Start of RECORDED DATA

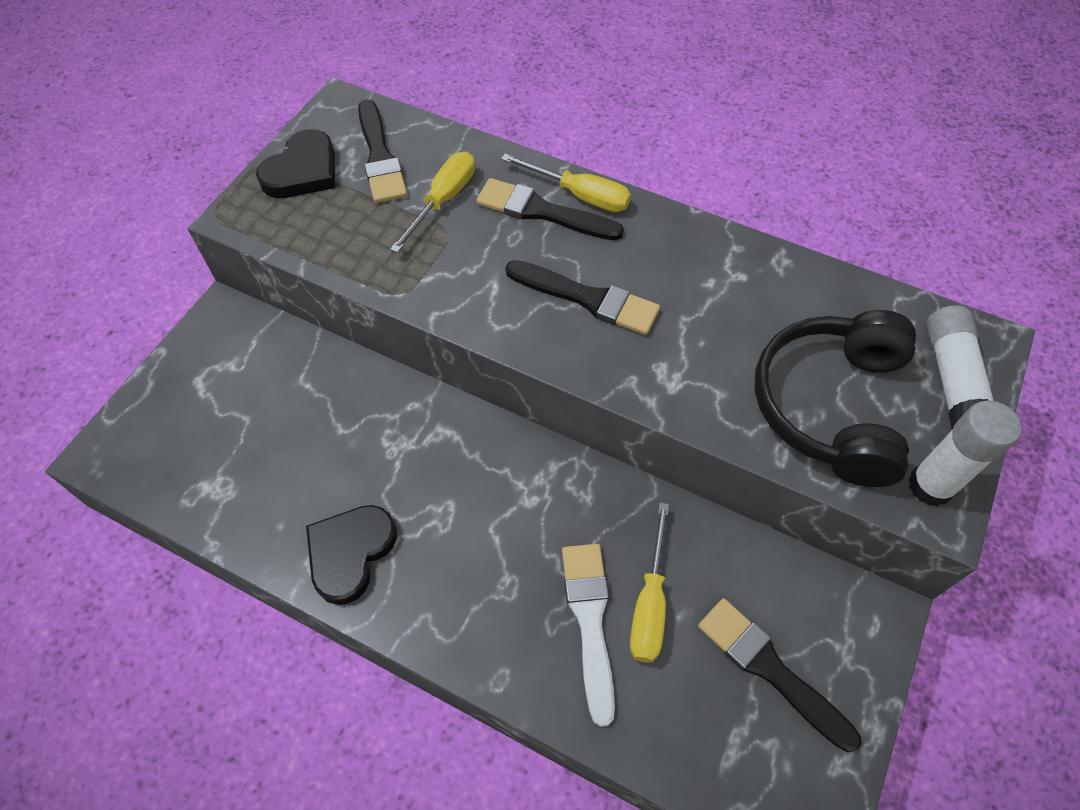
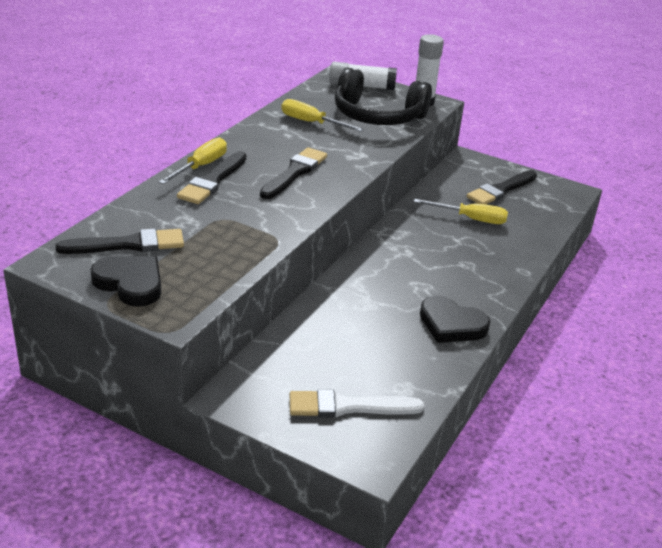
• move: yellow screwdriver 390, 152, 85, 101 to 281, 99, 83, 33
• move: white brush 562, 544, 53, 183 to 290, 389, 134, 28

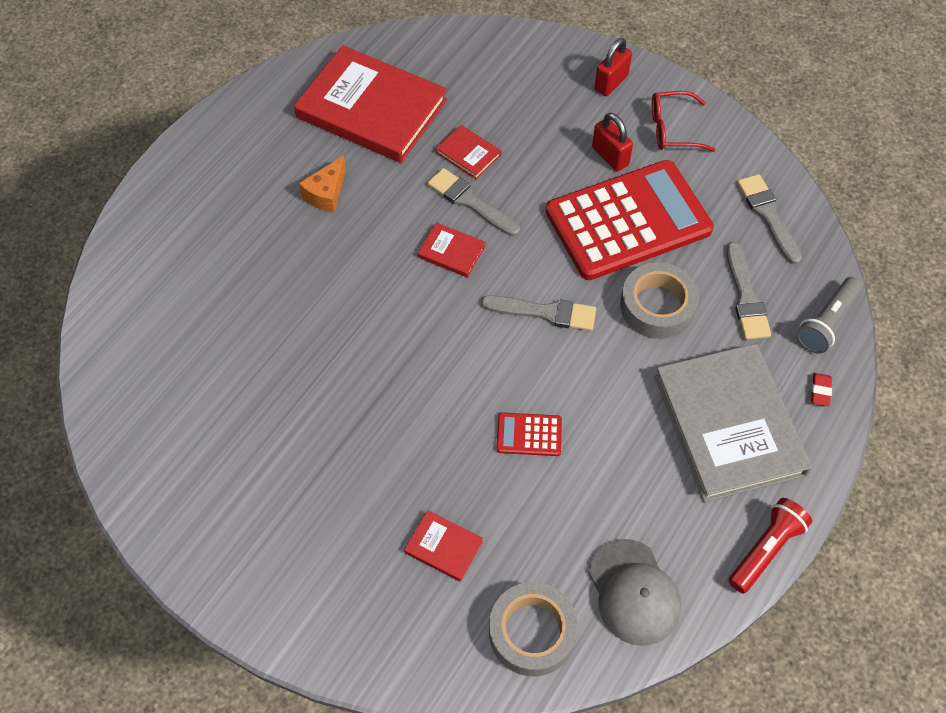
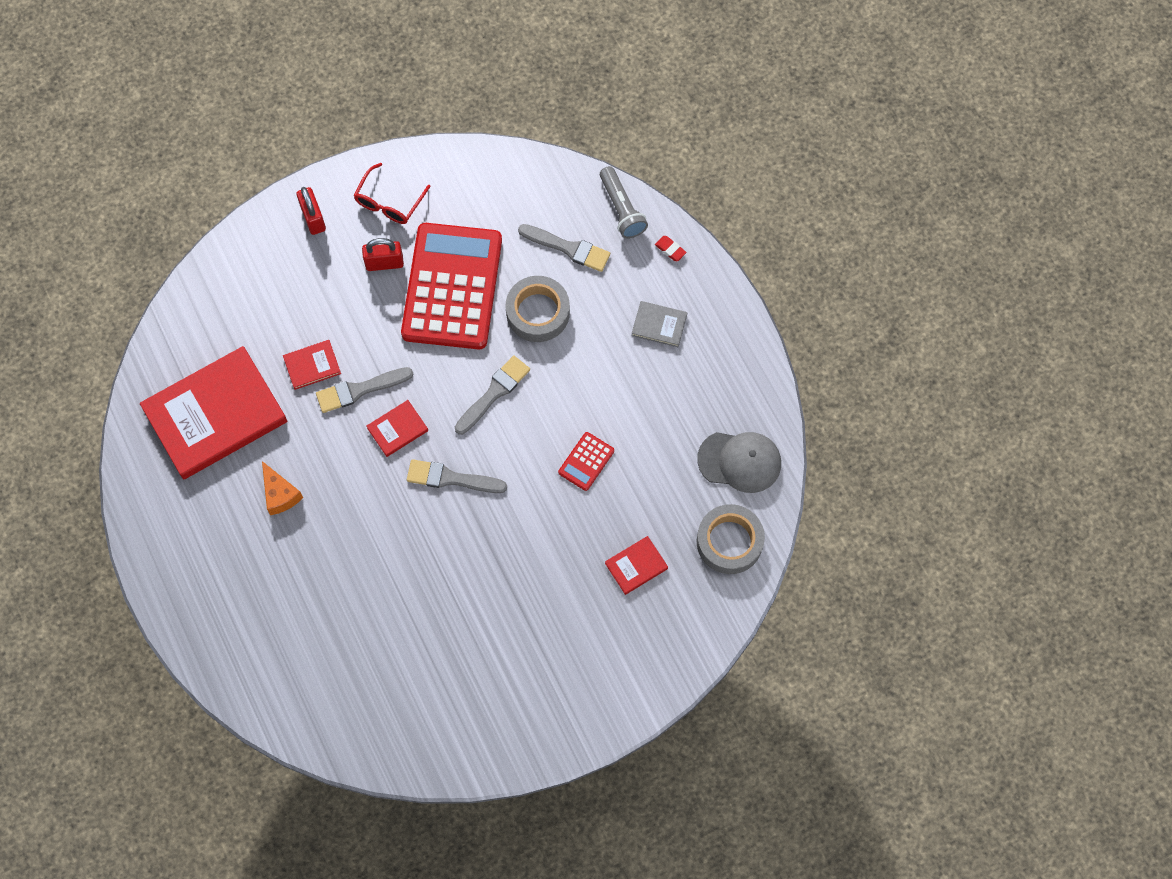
• resize: grey book 654, 343, 158, 159 = 631, 301, 56, 46 x0.42
• delete: red flashlight 728, 498, 84, 96
• move: grey brush 737, 174, 65, 91 to 407, 459, 100, 34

End of RECORDED DATA

## ACTIVITY
Return every line above exactly, omitting images.

## REPLY
• move: yellow screwdriver 390, 152, 85, 101 to 281, 99, 83, 33
• move: white brush 562, 544, 53, 183 to 290, 389, 134, 28

• resize: grey book 654, 343, 158, 159 = 631, 301, 56, 46 x0.42
• delete: red flashlight 728, 498, 84, 96
• move: grey brush 737, 174, 65, 91 to 407, 459, 100, 34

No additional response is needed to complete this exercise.